- WHAT YOU WILL DO -
Please copy every line from the following entries in which the word "AGND" appears.

- TASK INPUTS -
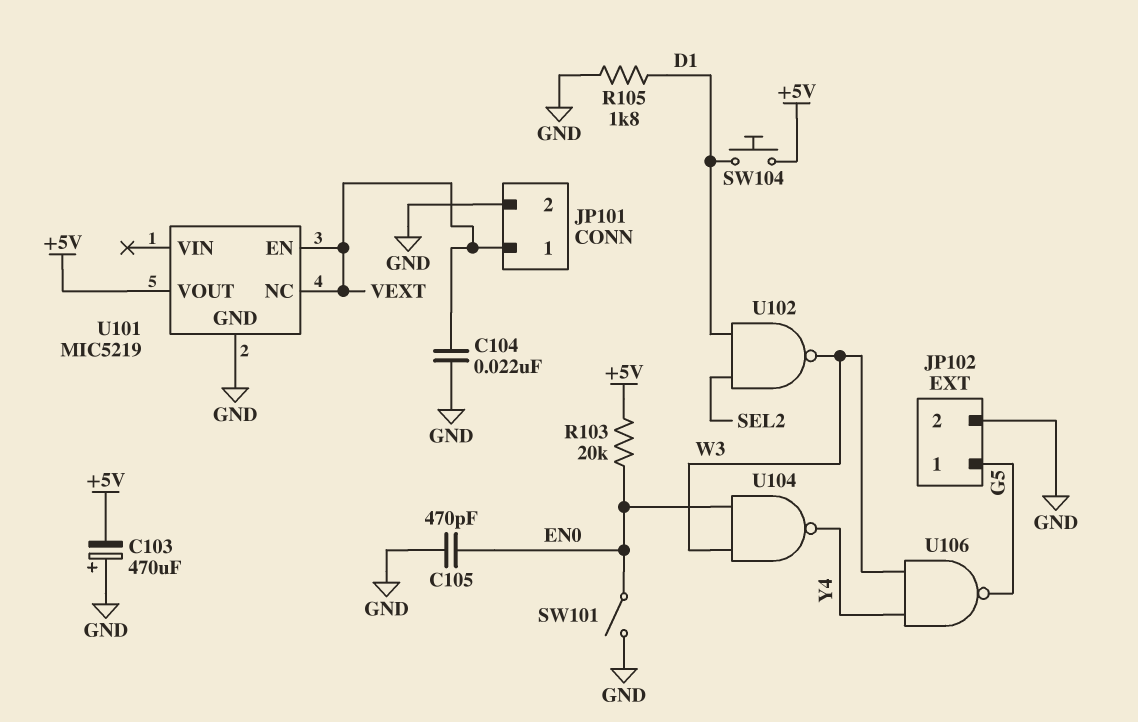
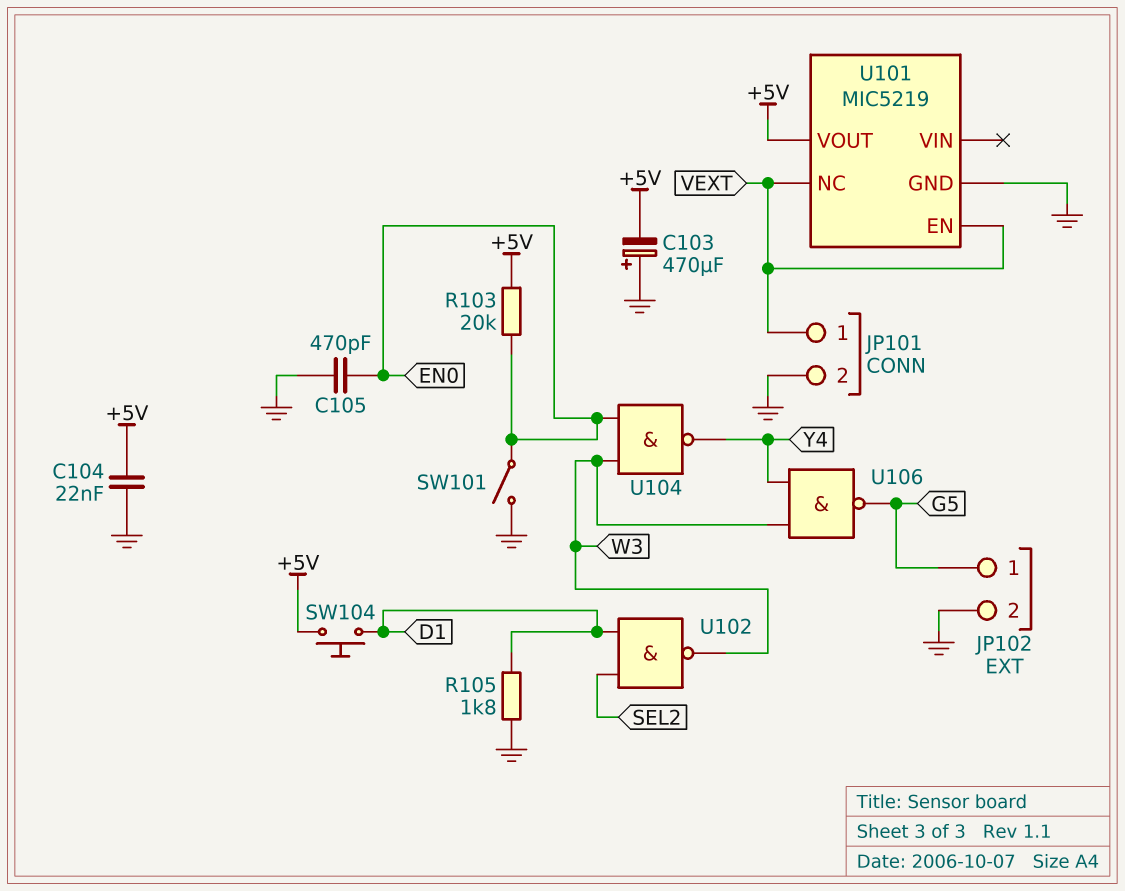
C104: 22nF (GND, VEXT) -> 22nF (+5V, GND)

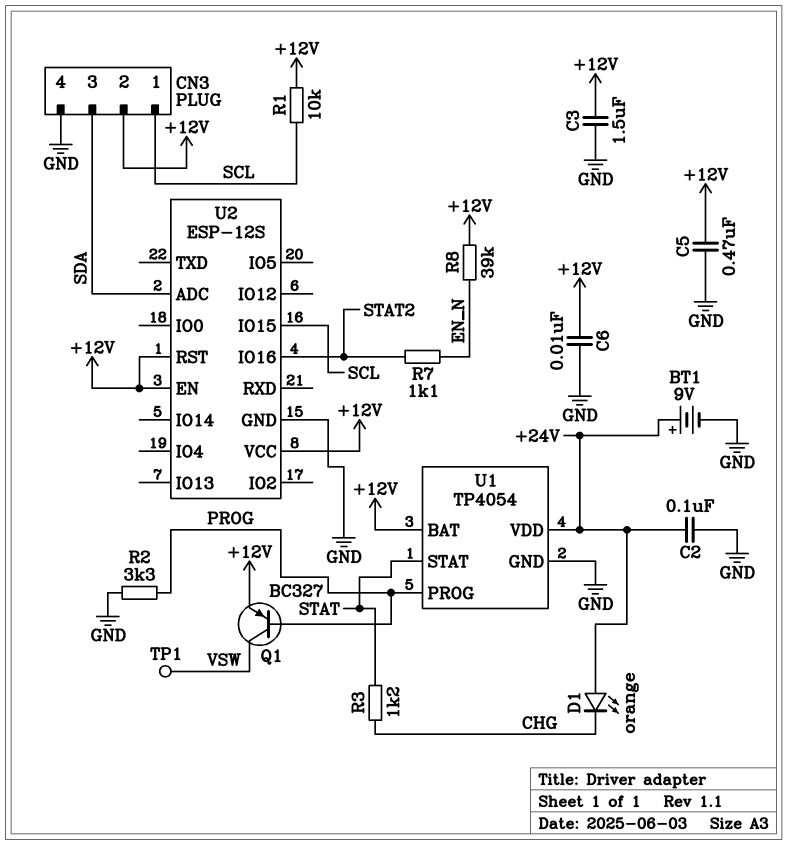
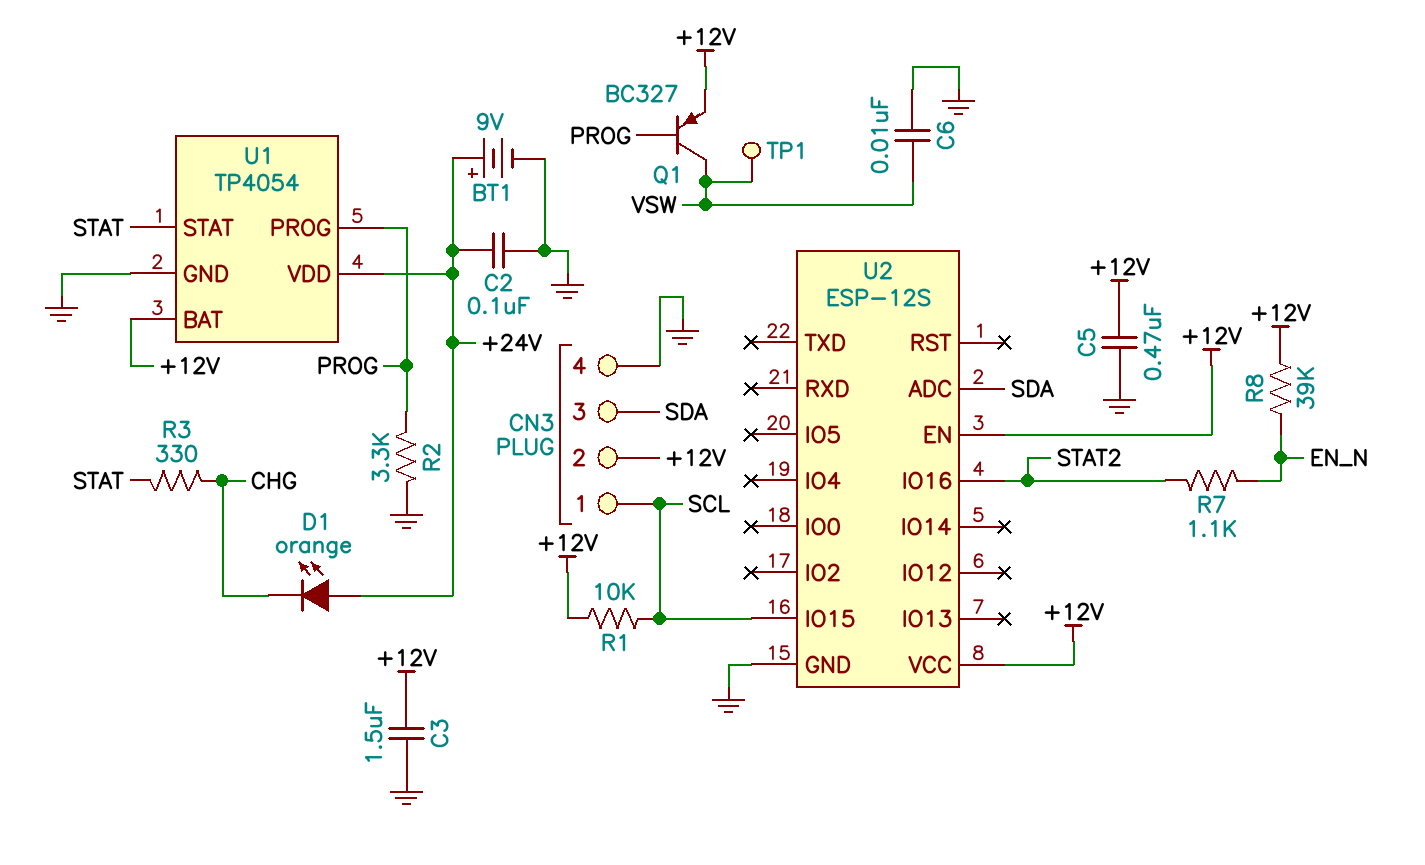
C6: 10nF (+12V, GND) -> 10nF (GND, VSW)
R3: 1.2k (CHG, STAT) -> 330 (CHG, STAT)
U2 pin RST: +12V -> none

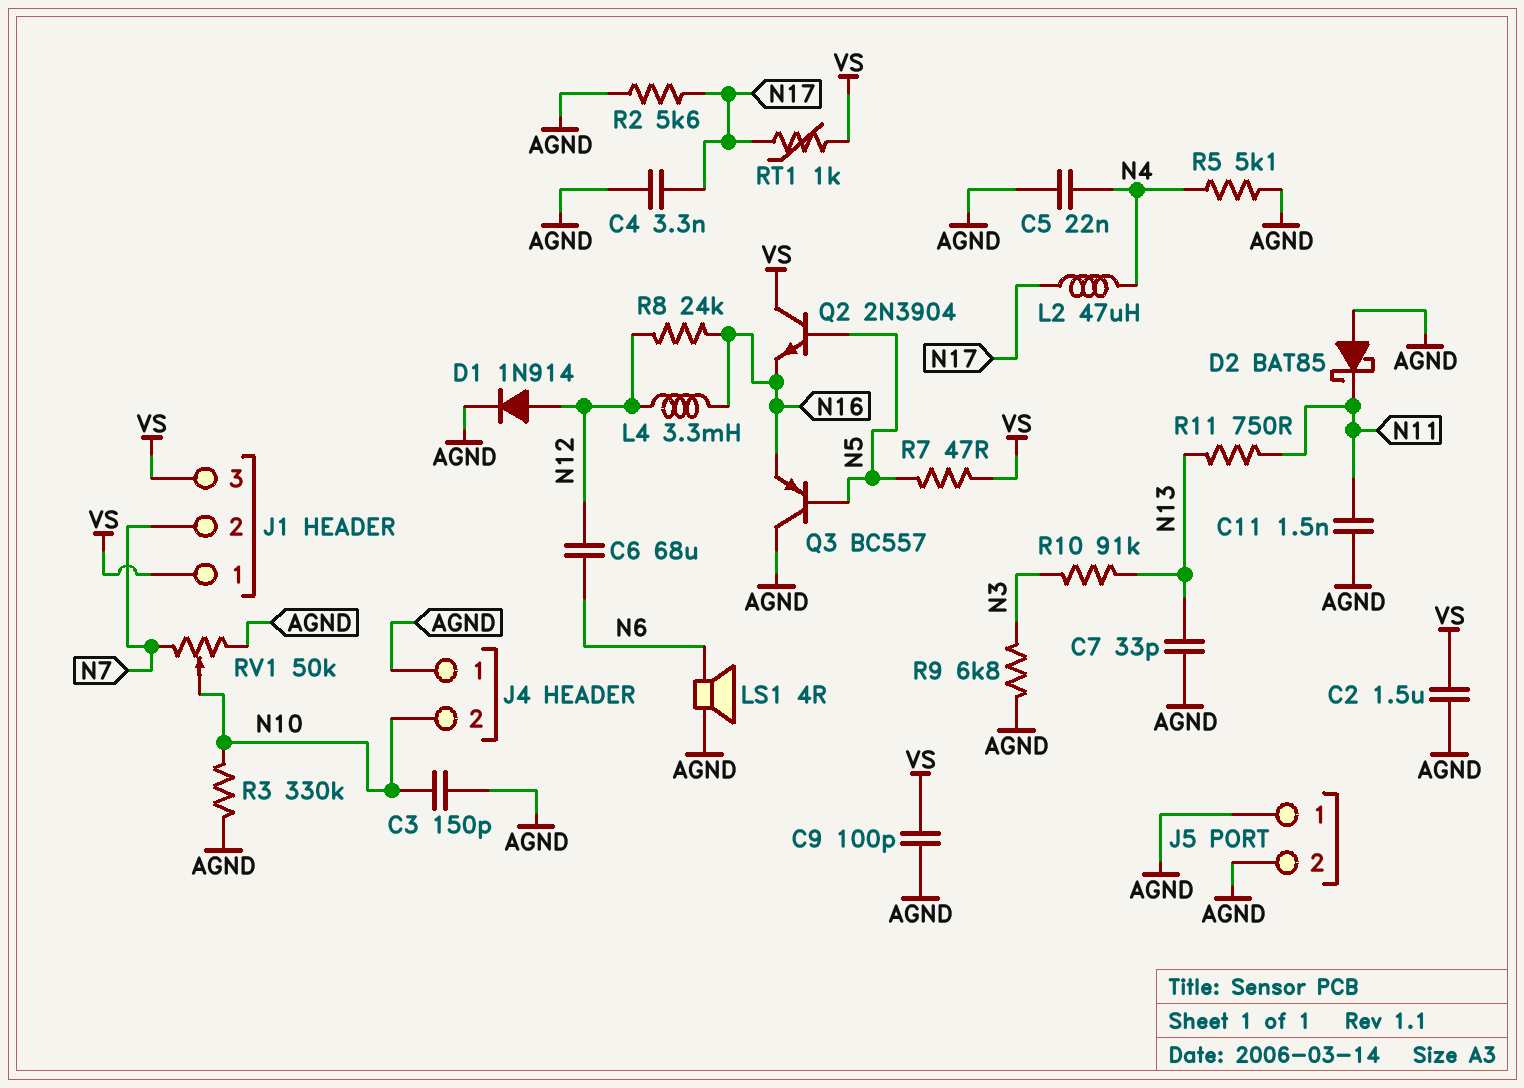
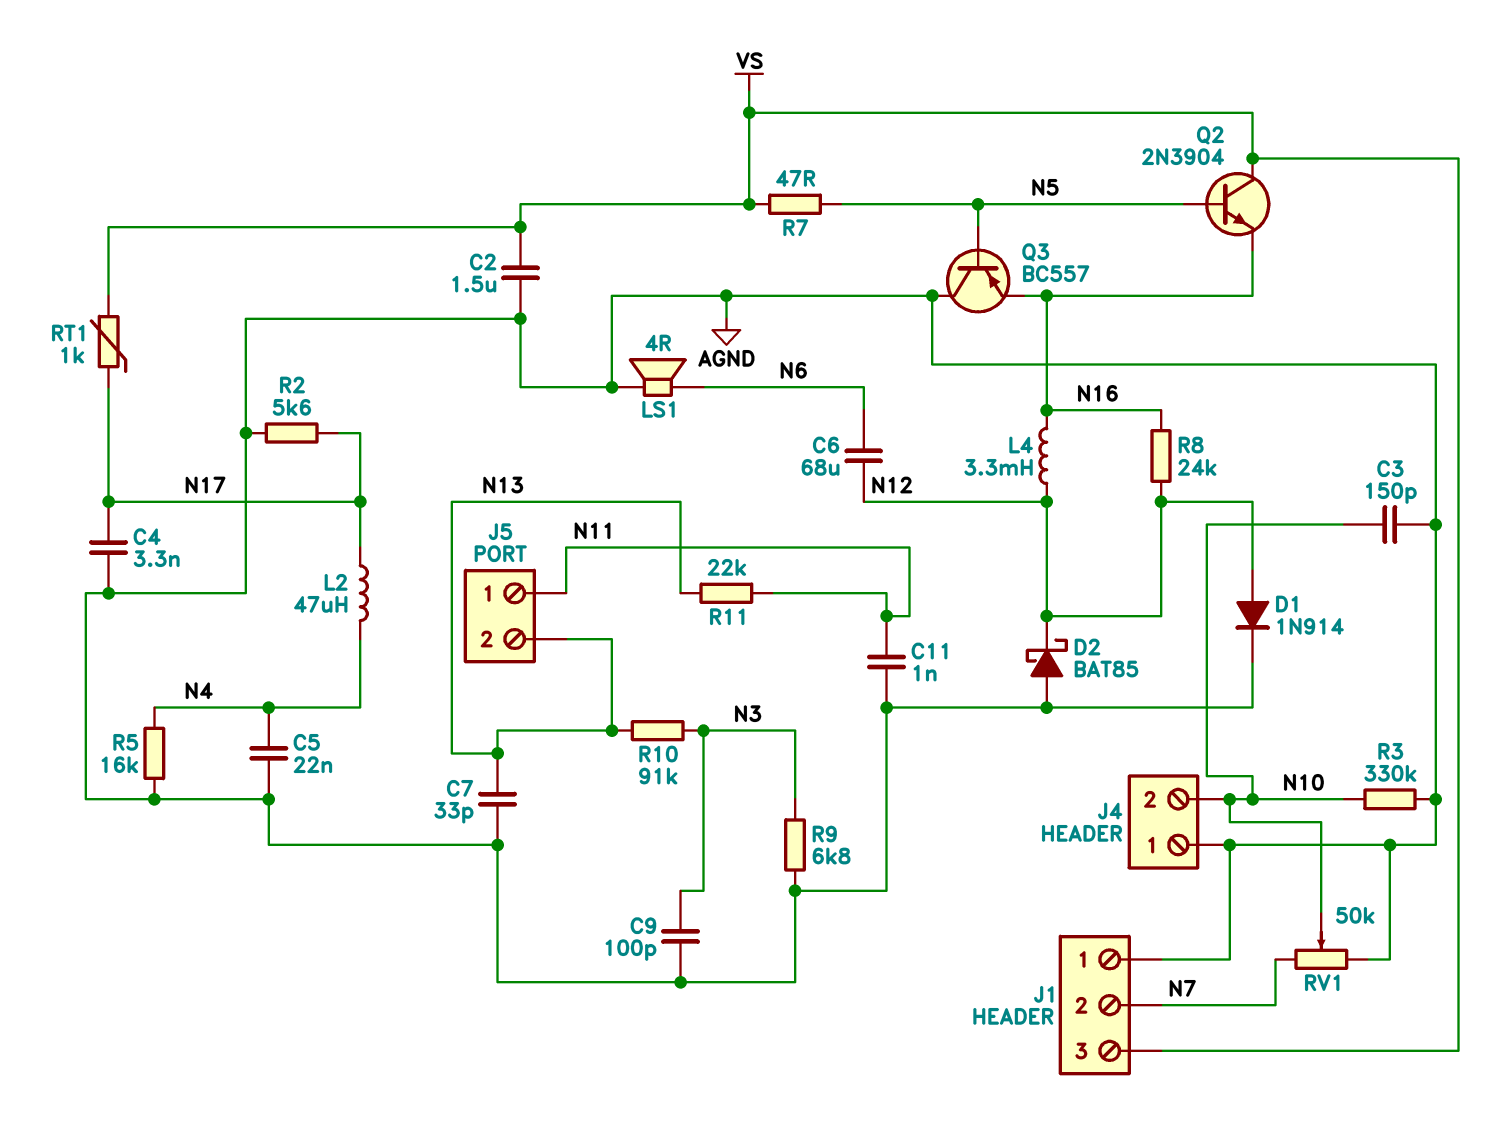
C9: 100pF (AGND, VS) -> 100pF (AGND, N3)
C11: 1.5nF (AGND, N11) -> 1nF (AGND, N11)
D2: schottky BAT85 (A AGND, K N11) -> schottky BAT85 (A AGND, K N12)
J1 pin 1: VS -> AGND
J5 pin 1: AGND -> N11
J5 pin 2: AGND -> N13
R5: 5.1k (AGND, N4) -> 16k (AGND, N4)
R11: 750 (N11, N13) -> 22k (N11, N13)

- EXERCISE ANSWER -
C9: 100pF (AGND, VS) -> 100pF (AGND, N3)
C11: 1.5nF (AGND, N11) -> 1nF (AGND, N11)
D2: schottky BAT85 (A AGND, K N11) -> schottky BAT85 (A AGND, K N12)
J1 pin 1: VS -> AGND
J5 pin 1: AGND -> N11
J5 pin 2: AGND -> N13
R5: 5.1k (AGND, N4) -> 16k (AGND, N4)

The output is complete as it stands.